═════ Material supplied

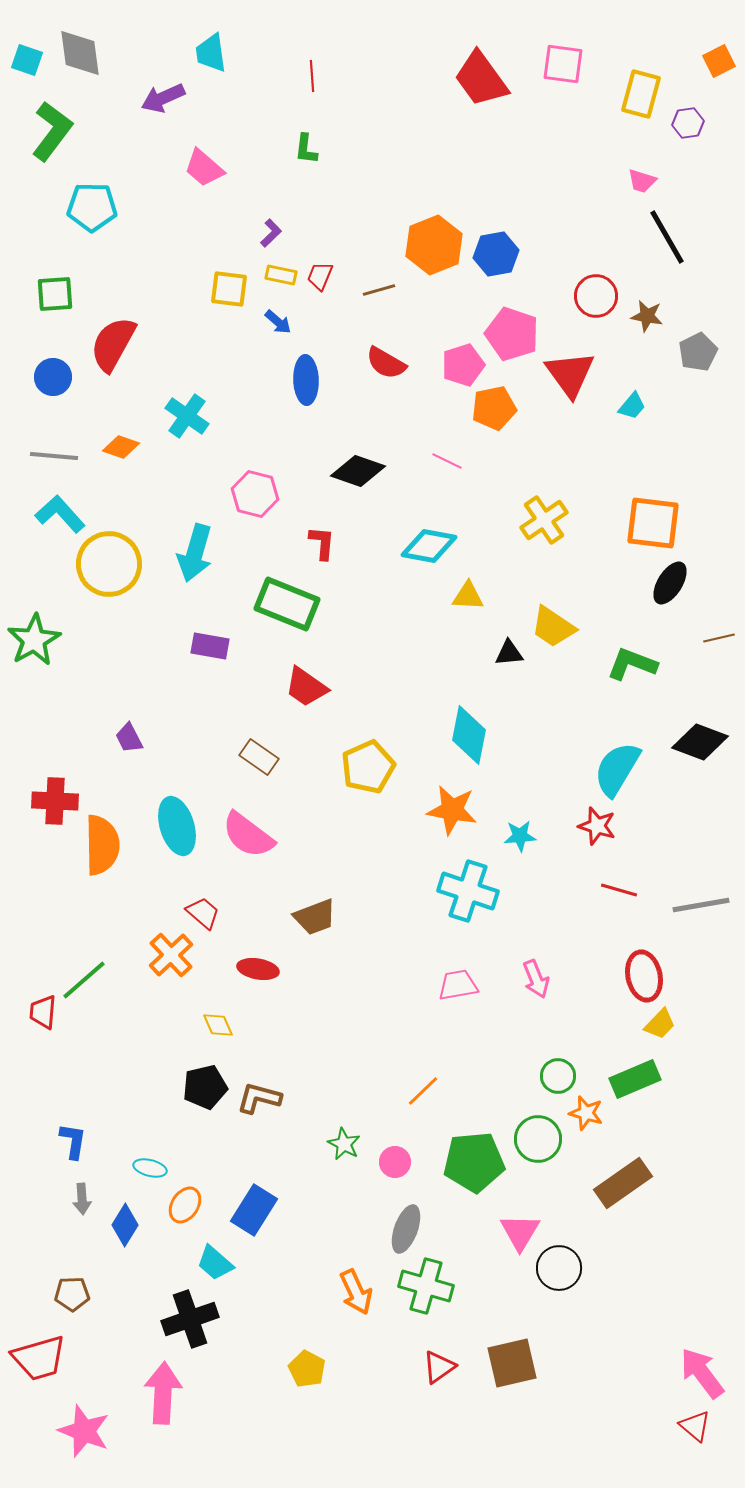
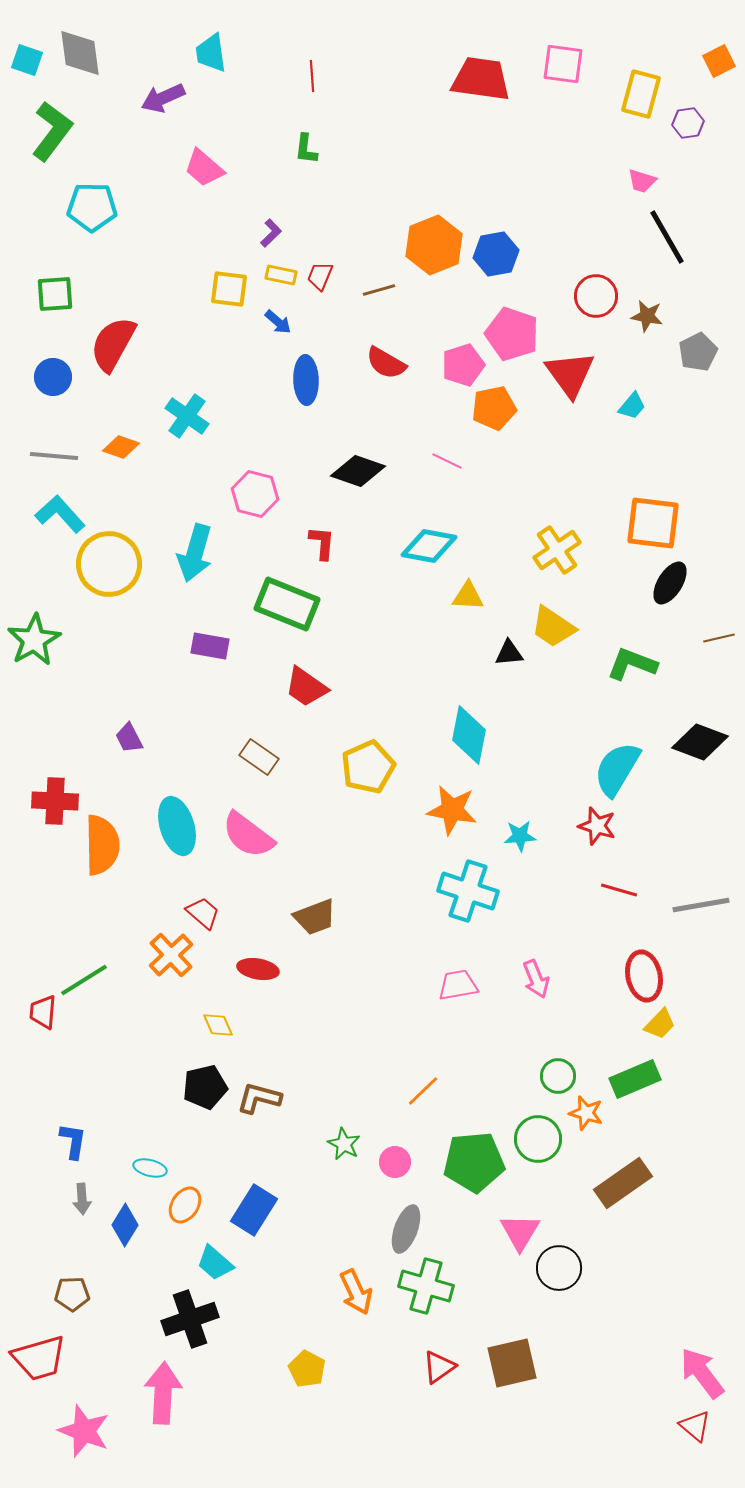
red trapezoid at (481, 79): rotated 134 degrees clockwise
yellow cross at (544, 520): moved 13 px right, 30 px down
green line at (84, 980): rotated 9 degrees clockwise
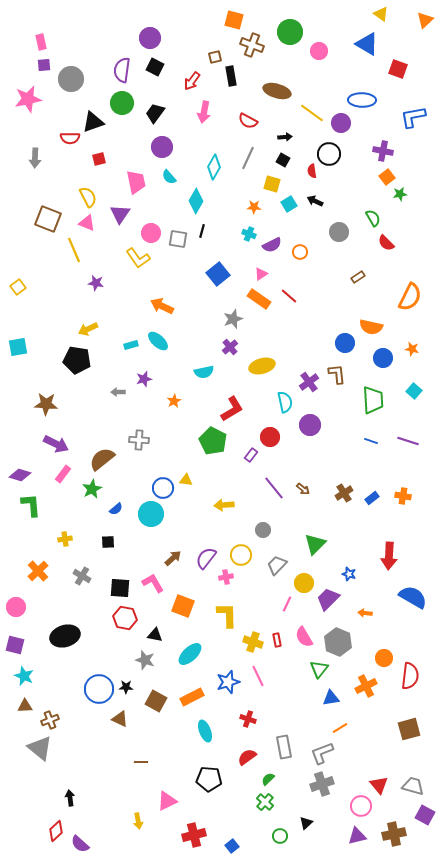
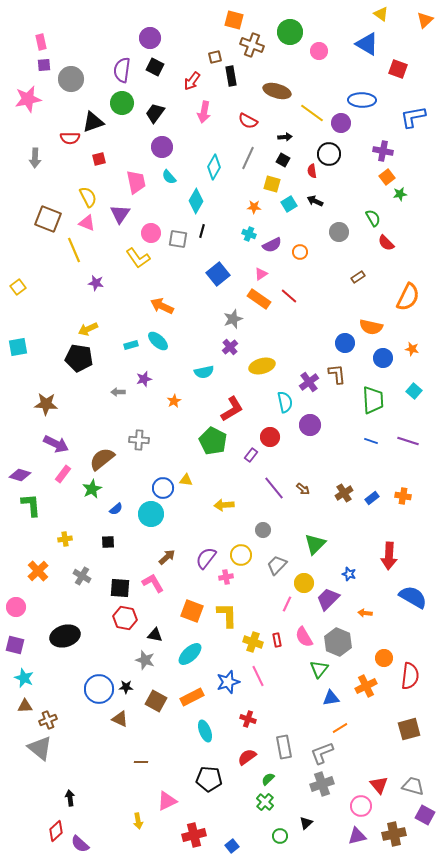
orange semicircle at (410, 297): moved 2 px left
black pentagon at (77, 360): moved 2 px right, 2 px up
brown arrow at (173, 558): moved 6 px left, 1 px up
orange square at (183, 606): moved 9 px right, 5 px down
cyan star at (24, 676): moved 2 px down
brown cross at (50, 720): moved 2 px left
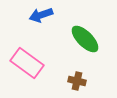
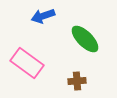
blue arrow: moved 2 px right, 1 px down
brown cross: rotated 18 degrees counterclockwise
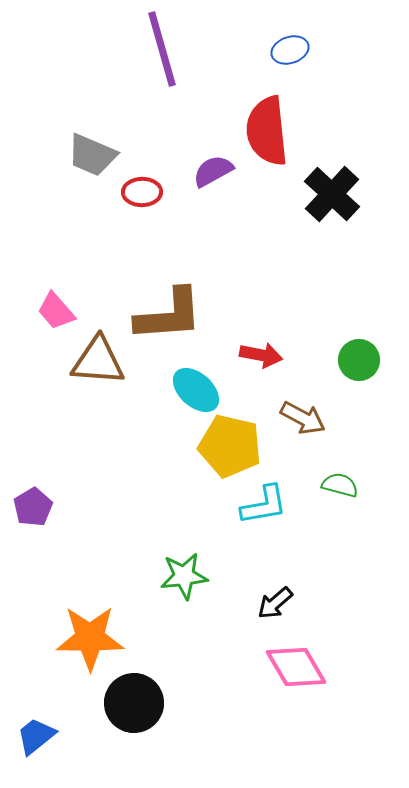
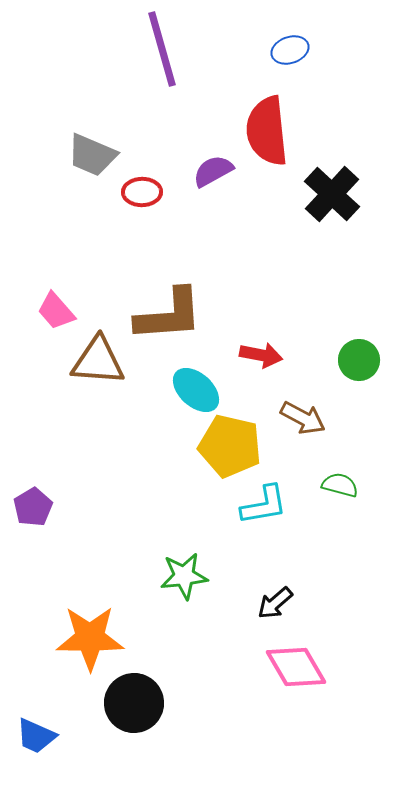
blue trapezoid: rotated 117 degrees counterclockwise
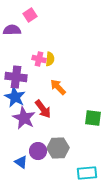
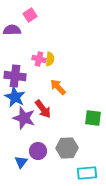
purple cross: moved 1 px left, 1 px up
purple star: rotated 10 degrees counterclockwise
gray hexagon: moved 9 px right
blue triangle: rotated 32 degrees clockwise
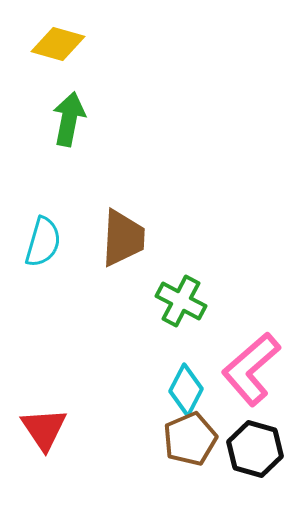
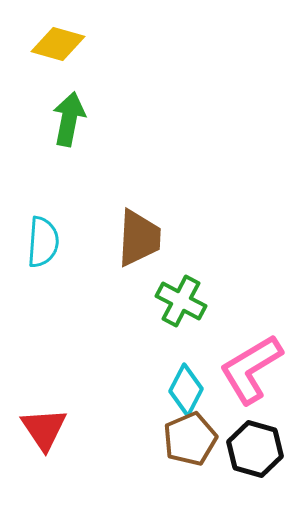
brown trapezoid: moved 16 px right
cyan semicircle: rotated 12 degrees counterclockwise
pink L-shape: rotated 10 degrees clockwise
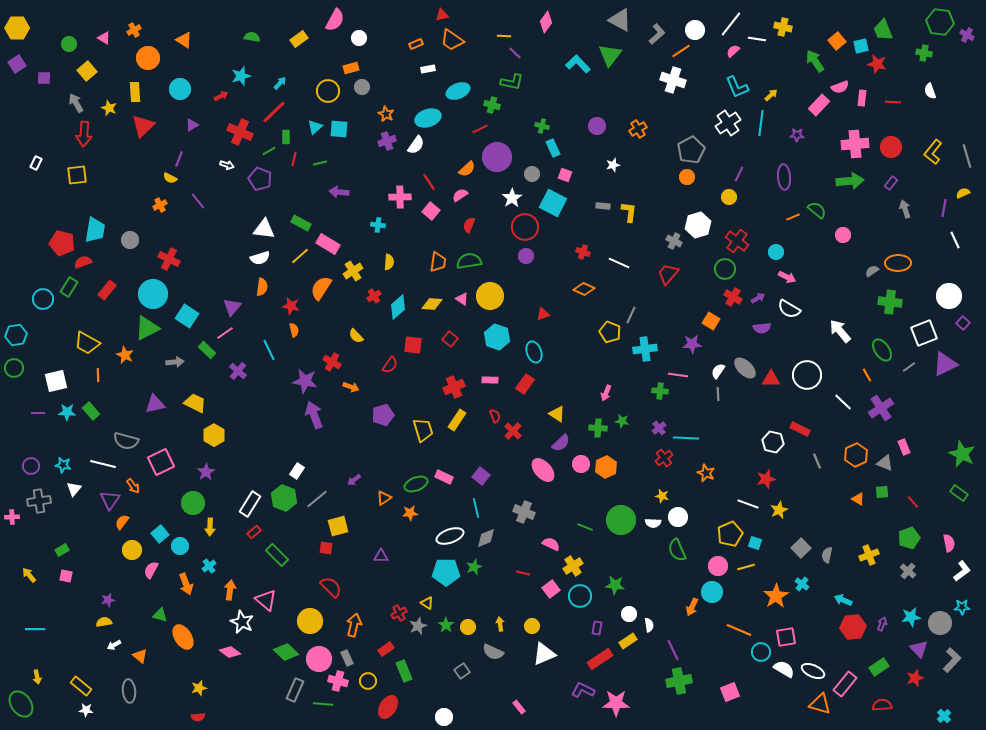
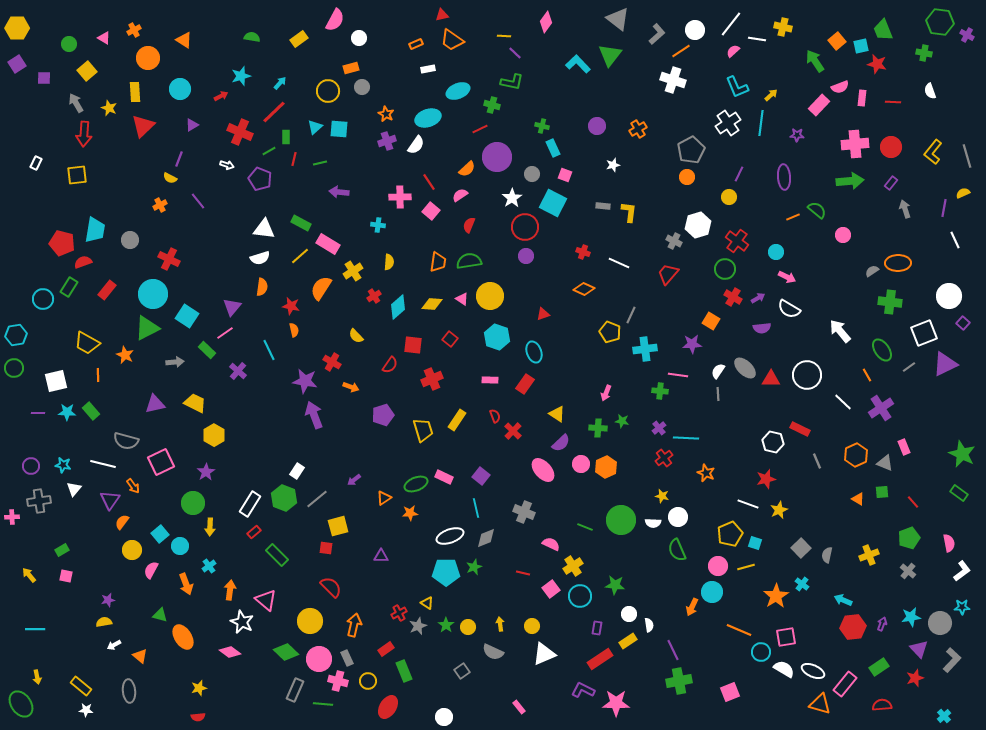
gray triangle at (620, 20): moved 2 px left, 1 px up; rotated 10 degrees clockwise
red cross at (454, 387): moved 22 px left, 8 px up
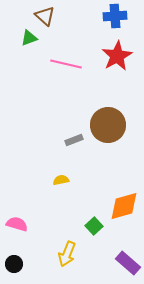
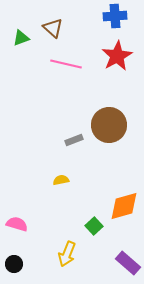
brown triangle: moved 8 px right, 12 px down
green triangle: moved 8 px left
brown circle: moved 1 px right
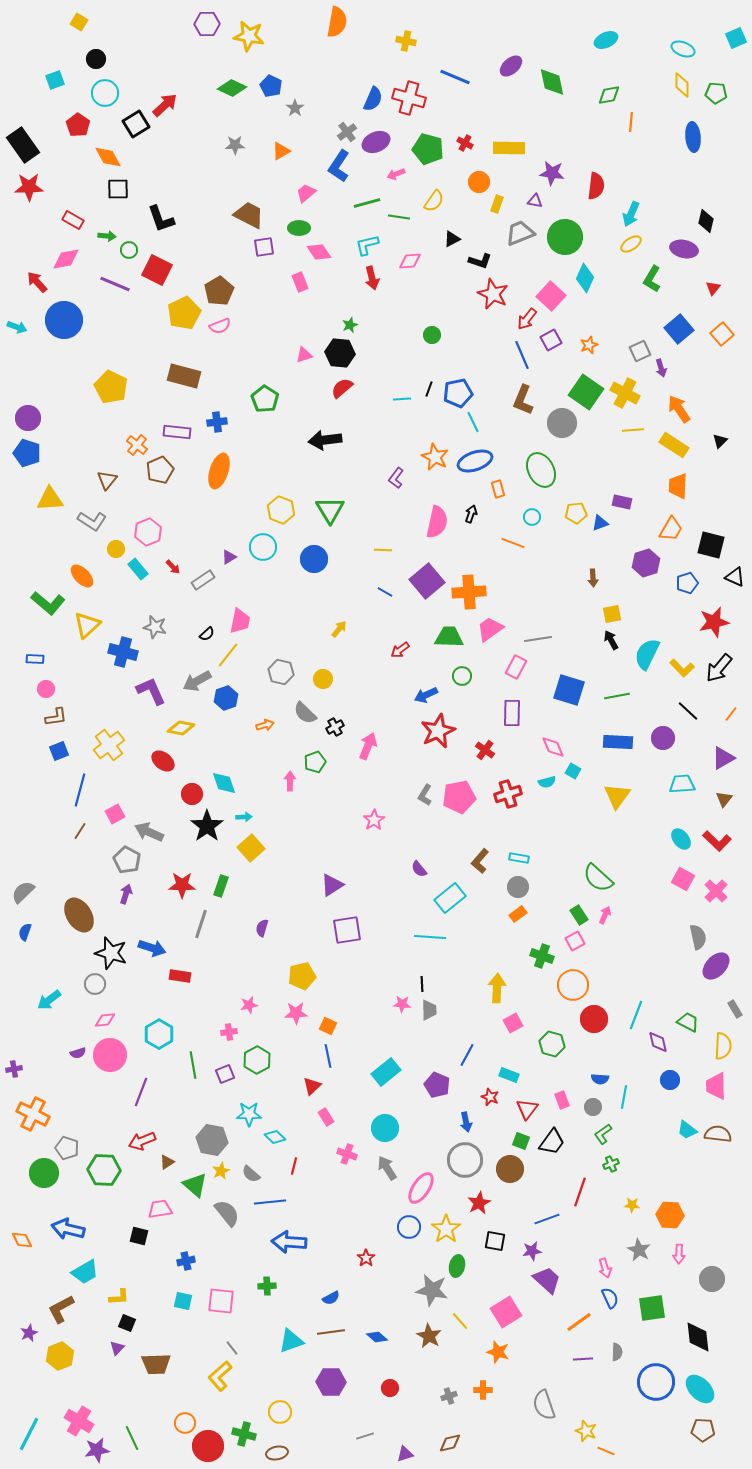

══════════

[Assigned task] Lines before the one containing "gray triangle at" are not wanted; write out that line and every later line through the end of the data above, exactly, without pictures.

[Exercise solution]
gray triangle at (620, 20): moved 2 px left, 1 px up; rotated 10 degrees clockwise
red cross at (454, 387): moved 22 px left, 8 px up
brown triangle: moved 8 px right, 12 px down
green triangle: moved 8 px left
brown circle: moved 1 px right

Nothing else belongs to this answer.